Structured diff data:
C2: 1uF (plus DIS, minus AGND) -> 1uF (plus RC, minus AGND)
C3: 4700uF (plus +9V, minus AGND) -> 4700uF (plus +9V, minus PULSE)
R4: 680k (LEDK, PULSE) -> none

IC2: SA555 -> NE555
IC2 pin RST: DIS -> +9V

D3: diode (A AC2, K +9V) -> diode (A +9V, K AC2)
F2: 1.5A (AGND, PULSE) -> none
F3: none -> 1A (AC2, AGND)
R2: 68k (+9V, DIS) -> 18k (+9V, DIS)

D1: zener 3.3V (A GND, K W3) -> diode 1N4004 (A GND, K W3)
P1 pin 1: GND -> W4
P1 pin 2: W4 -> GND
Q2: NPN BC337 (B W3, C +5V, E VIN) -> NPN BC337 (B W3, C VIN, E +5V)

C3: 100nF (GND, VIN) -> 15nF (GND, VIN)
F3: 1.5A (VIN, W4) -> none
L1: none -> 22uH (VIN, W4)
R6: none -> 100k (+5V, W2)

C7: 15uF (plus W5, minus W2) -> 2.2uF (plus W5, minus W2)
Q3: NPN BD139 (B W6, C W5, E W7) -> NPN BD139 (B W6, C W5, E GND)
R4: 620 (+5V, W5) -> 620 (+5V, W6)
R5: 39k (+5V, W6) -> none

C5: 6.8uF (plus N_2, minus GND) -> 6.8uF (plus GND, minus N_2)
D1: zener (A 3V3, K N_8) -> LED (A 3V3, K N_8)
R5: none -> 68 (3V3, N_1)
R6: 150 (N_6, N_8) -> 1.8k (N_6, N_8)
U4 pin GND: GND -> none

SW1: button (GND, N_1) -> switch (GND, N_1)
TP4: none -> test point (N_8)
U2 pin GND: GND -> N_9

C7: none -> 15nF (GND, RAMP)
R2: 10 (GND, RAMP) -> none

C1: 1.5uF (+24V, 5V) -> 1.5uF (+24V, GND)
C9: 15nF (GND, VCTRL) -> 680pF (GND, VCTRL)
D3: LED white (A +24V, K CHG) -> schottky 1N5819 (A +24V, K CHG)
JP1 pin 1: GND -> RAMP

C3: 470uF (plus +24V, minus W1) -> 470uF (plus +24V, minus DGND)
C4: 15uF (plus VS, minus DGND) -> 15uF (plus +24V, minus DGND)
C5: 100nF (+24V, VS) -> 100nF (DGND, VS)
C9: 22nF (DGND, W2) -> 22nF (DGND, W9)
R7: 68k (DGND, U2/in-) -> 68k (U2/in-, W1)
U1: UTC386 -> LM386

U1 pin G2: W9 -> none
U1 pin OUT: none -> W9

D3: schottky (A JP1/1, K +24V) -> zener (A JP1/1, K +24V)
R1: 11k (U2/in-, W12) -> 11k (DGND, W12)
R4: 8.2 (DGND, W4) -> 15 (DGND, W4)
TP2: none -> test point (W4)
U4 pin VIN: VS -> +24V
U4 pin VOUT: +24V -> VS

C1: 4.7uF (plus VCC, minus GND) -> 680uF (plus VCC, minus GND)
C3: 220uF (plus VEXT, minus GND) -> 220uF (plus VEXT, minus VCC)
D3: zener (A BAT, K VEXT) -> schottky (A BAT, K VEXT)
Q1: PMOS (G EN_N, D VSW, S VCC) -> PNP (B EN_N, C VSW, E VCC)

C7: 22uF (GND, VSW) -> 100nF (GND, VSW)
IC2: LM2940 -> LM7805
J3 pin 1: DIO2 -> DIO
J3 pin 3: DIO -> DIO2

EXERCISE DETAILS: Repeat every record above. Each one must match exactly.

TASK ANSWER:
C2: 1uF (plus DIS, minus AGND) -> 1uF (plus RC, minus AGND)
C3: 4700uF (plus +9V, minus AGND) -> 4700uF (plus +9V, minus PULSE)
R4: 680k (LEDK, PULSE) -> none

IC2: SA555 -> NE555
IC2 pin RST: DIS -> +9V

D3: diode (A AC2, K +9V) -> diode (A +9V, K AC2)
F2: 1.5A (AGND, PULSE) -> none
F3: none -> 1A (AC2, AGND)
R2: 68k (+9V, DIS) -> 18k (+9V, DIS)

D1: zener 3.3V (A GND, K W3) -> diode 1N4004 (A GND, K W3)
P1 pin 1: GND -> W4
P1 pin 2: W4 -> GND
Q2: NPN BC337 (B W3, C +5V, E VIN) -> NPN BC337 (B W3, C VIN, E +5V)

C3: 100nF (GND, VIN) -> 15nF (GND, VIN)
F3: 1.5A (VIN, W4) -> none
L1: none -> 22uH (VIN, W4)
R6: none -> 100k (+5V, W2)

C7: 15uF (plus W5, minus W2) -> 2.2uF (plus W5, minus W2)
Q3: NPN BD139 (B W6, C W5, E W7) -> NPN BD139 (B W6, C W5, E GND)
R4: 620 (+5V, W5) -> 620 (+5V, W6)
R5: 39k (+5V, W6) -> none

C5: 6.8uF (plus N_2, minus GND) -> 6.8uF (plus GND, minus N_2)
D1: zener (A 3V3, K N_8) -> LED (A 3V3, K N_8)
R5: none -> 68 (3V3, N_1)
R6: 150 (N_6, N_8) -> 1.8k (N_6, N_8)
U4 pin GND: GND -> none

SW1: button (GND, N_1) -> switch (GND, N_1)
TP4: none -> test point (N_8)
U2 pin GND: GND -> N_9

C7: none -> 15nF (GND, RAMP)
R2: 10 (GND, RAMP) -> none

C1: 1.5uF (+24V, 5V) -> 1.5uF (+24V, GND)
C9: 15nF (GND, VCTRL) -> 680pF (GND, VCTRL)
D3: LED white (A +24V, K CHG) -> schottky 1N5819 (A +24V, K CHG)
JP1 pin 1: GND -> RAMP

C3: 470uF (plus +24V, minus W1) -> 470uF (plus +24V, minus DGND)
C4: 15uF (plus VS, minus DGND) -> 15uF (plus +24V, minus DGND)
C5: 100nF (+24V, VS) -> 100nF (DGND, VS)
C9: 22nF (DGND, W2) -> 22nF (DGND, W9)
R7: 68k (DGND, U2/in-) -> 68k (U2/in-, W1)
U1: UTC386 -> LM386

U1 pin G2: W9 -> none
U1 pin OUT: none -> W9

D3: schottky (A JP1/1, K +24V) -> zener (A JP1/1, K +24V)
R1: 11k (U2/in-, W12) -> 11k (DGND, W12)
R4: 8.2 (DGND, W4) -> 15 (DGND, W4)
TP2: none -> test point (W4)
U4 pin VIN: VS -> +24V
U4 pin VOUT: +24V -> VS

C1: 4.7uF (plus VCC, minus GND) -> 680uF (plus VCC, minus GND)
C3: 220uF (plus VEXT, minus GND) -> 220uF (plus VEXT, minus VCC)
D3: zener (A BAT, K VEXT) -> schottky (A BAT, K VEXT)
Q1: PMOS (G EN_N, D VSW, S VCC) -> PNP (B EN_N, C VSW, E VCC)

C7: 22uF (GND, VSW) -> 100nF (GND, VSW)
IC2: LM2940 -> LM7805
J3 pin 1: DIO2 -> DIO
J3 pin 3: DIO -> DIO2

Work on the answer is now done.